Records from a dataset
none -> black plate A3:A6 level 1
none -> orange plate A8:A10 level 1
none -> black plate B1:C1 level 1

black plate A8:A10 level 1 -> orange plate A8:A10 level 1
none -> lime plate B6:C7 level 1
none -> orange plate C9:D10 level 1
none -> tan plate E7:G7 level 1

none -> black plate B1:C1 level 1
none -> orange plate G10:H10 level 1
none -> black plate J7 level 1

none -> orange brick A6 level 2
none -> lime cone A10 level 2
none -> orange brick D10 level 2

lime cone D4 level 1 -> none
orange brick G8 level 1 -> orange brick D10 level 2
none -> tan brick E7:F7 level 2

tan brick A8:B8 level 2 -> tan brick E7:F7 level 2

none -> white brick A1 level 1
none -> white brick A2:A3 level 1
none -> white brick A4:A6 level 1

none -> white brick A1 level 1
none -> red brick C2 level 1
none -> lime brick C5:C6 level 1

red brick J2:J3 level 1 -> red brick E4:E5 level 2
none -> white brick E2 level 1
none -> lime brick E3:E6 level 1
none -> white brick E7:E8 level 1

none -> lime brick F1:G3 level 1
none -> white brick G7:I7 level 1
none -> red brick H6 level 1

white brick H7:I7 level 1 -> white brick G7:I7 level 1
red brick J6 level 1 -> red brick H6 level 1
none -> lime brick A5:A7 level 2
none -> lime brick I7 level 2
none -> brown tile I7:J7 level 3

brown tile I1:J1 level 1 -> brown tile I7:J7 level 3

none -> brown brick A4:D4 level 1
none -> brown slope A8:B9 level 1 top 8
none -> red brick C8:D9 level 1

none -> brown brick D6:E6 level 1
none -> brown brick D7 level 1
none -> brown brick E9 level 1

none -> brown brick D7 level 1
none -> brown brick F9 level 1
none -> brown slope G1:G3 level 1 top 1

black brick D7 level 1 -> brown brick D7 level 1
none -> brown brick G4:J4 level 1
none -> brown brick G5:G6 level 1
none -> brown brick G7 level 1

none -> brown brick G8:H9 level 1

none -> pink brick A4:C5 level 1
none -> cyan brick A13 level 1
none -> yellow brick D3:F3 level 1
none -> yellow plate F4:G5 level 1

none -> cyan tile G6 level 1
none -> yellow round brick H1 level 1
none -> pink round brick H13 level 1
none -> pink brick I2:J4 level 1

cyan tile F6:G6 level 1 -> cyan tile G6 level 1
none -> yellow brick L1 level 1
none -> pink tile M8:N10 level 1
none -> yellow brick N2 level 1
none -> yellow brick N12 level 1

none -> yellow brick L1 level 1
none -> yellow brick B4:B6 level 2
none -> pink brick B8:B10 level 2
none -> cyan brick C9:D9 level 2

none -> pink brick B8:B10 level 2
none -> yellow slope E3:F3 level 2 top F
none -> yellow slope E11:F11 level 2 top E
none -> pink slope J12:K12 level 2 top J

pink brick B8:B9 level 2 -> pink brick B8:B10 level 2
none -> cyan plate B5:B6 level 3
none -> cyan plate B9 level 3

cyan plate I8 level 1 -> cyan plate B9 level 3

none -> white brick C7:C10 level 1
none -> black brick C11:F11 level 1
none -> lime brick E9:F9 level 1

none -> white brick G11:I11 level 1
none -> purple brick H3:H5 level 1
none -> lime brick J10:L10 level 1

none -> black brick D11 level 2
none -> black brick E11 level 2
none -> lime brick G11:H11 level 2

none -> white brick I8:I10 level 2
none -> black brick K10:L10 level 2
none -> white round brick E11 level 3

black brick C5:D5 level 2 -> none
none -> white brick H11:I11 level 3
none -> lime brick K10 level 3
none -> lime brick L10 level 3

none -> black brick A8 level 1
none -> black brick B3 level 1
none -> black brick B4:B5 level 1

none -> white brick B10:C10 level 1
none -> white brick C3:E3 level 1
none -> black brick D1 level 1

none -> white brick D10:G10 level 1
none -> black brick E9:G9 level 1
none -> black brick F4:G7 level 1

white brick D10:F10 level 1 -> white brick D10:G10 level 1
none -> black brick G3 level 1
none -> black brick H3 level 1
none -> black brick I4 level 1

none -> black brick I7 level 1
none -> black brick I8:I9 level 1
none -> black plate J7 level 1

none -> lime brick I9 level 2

# EXERCISE DETAILS
Where a line in the records above contains the string "cyan", return that line.

# RESPONSE TO THE EXERCISE
none -> cyan brick A13 level 1
none -> cyan tile G6 level 1
cyan tile F6:G6 level 1 -> cyan tile G6 level 1
none -> cyan brick C9:D9 level 2
none -> cyan plate B5:B6 level 3
none -> cyan plate B9 level 3
cyan plate I8 level 1 -> cyan plate B9 level 3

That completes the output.